WHAT TO DO
When a line in the data below includes "notebook", pick it out and copy it.

<<<<

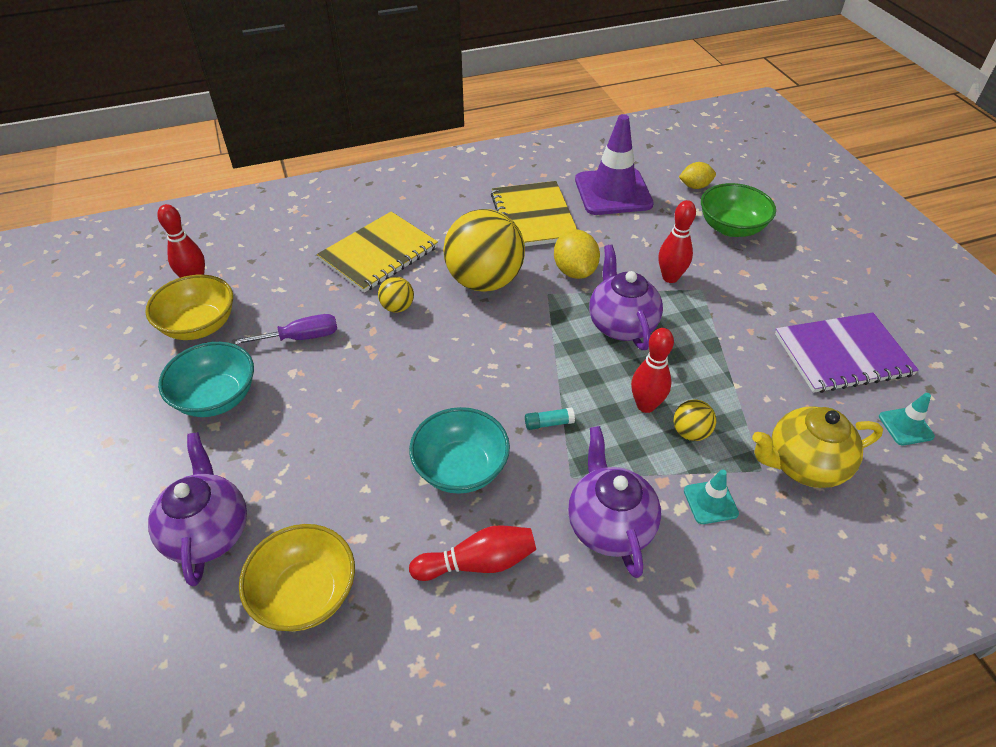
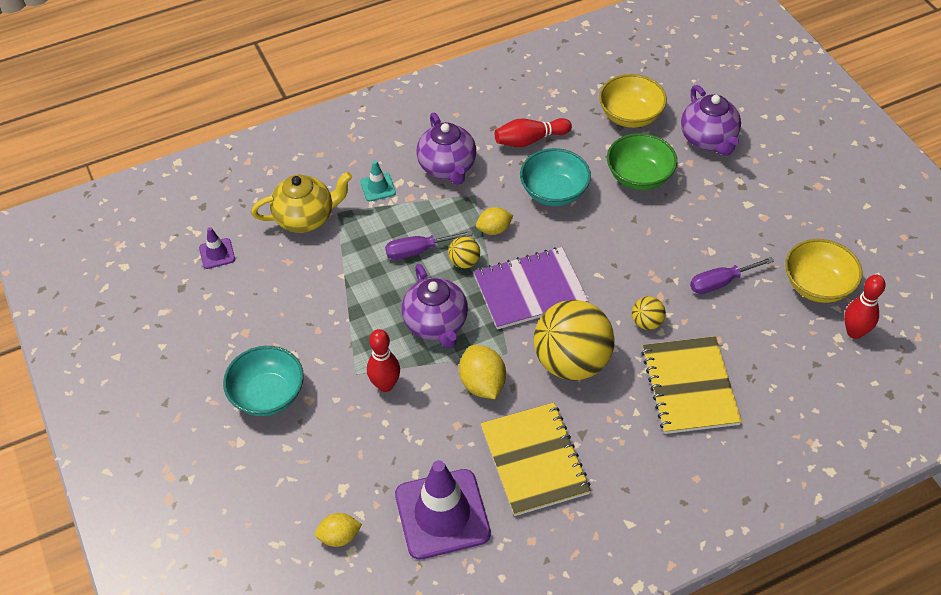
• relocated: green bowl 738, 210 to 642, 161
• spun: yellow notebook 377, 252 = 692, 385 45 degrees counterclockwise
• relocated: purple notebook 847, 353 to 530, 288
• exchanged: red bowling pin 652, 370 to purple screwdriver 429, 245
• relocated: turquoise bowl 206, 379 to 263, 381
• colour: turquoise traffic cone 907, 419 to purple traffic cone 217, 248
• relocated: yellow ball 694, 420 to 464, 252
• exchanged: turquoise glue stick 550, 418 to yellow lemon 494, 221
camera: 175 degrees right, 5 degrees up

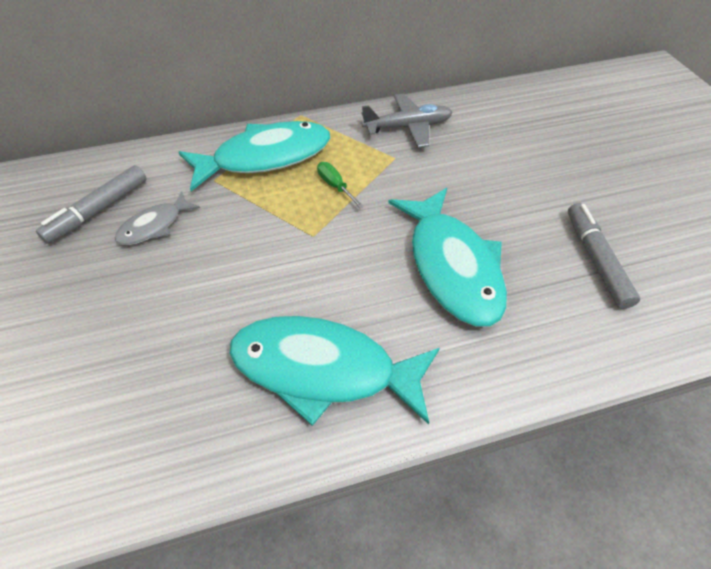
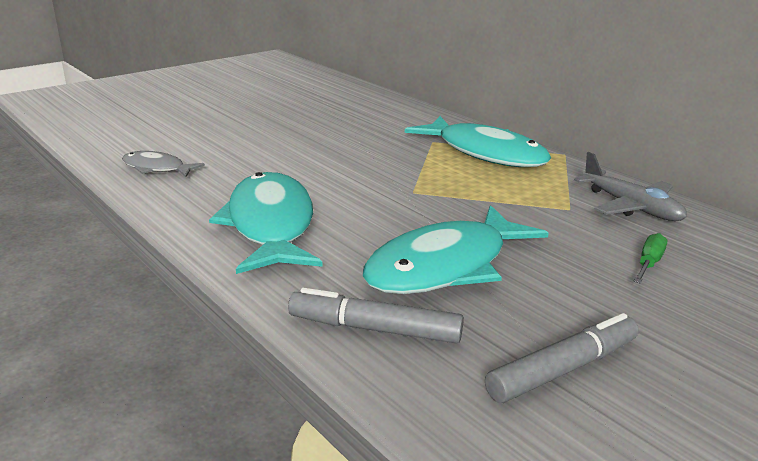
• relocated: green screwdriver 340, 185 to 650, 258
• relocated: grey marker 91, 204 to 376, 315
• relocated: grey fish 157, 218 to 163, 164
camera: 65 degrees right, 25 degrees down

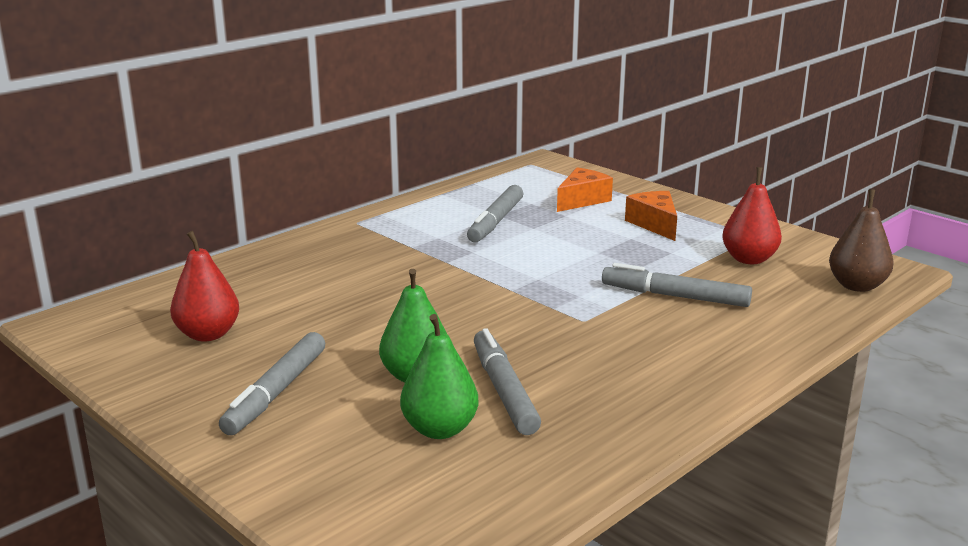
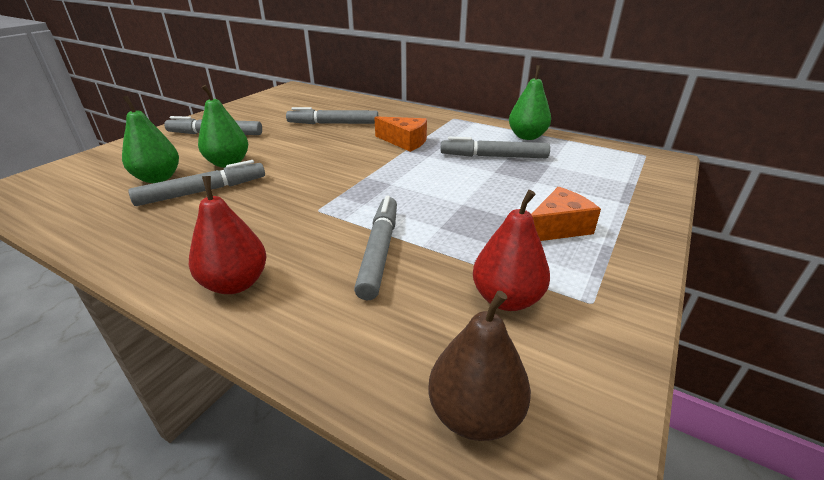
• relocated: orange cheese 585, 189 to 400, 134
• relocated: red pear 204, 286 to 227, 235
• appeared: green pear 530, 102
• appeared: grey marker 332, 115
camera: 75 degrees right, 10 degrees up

>>>>
<<<<

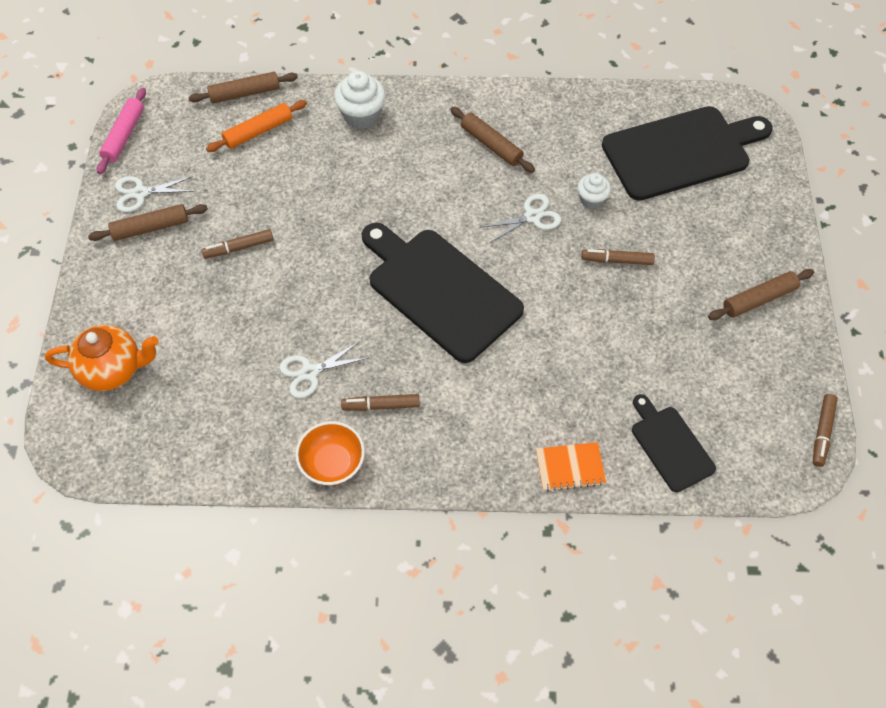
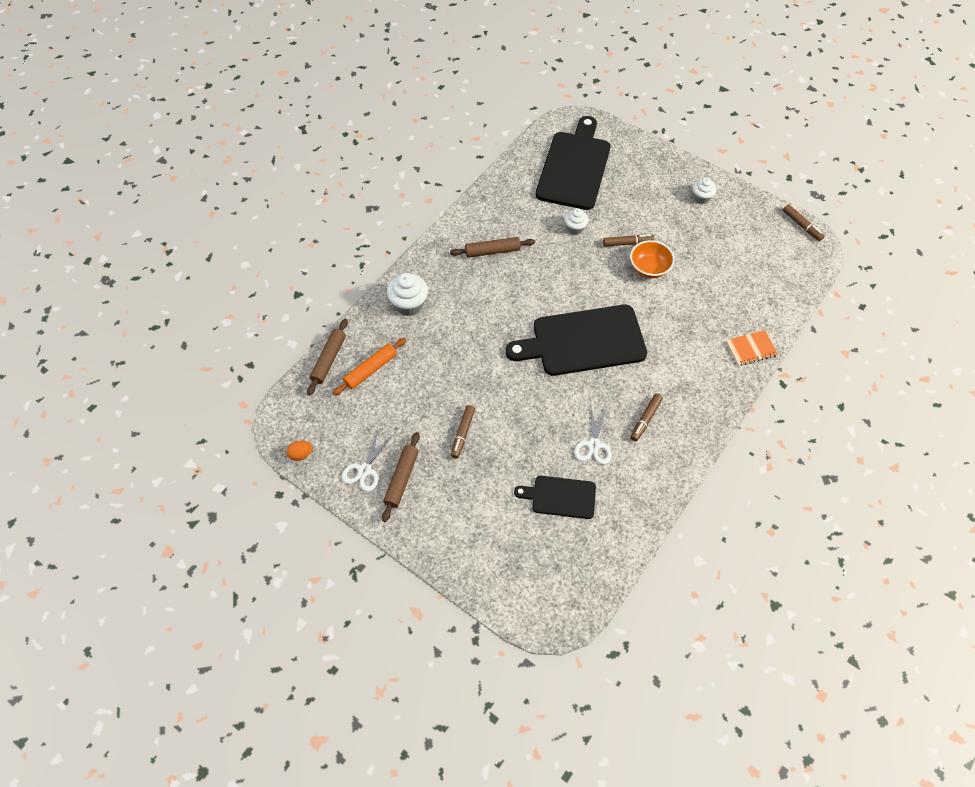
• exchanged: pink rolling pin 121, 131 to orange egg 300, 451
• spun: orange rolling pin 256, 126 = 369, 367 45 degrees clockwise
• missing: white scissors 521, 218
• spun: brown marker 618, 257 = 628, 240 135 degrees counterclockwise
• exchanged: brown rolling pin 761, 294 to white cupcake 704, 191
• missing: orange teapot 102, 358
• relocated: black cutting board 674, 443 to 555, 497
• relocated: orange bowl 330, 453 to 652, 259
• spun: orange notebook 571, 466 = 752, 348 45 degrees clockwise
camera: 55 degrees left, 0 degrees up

>>>>

SOLUTION TO THIS PROBLEM
• spun: yellow notebook 377, 252 = 692, 385 45 degrees counterclockwise
• relocated: purple notebook 847, 353 to 530, 288
• spun: orange notebook 571, 466 = 752, 348 45 degrees clockwise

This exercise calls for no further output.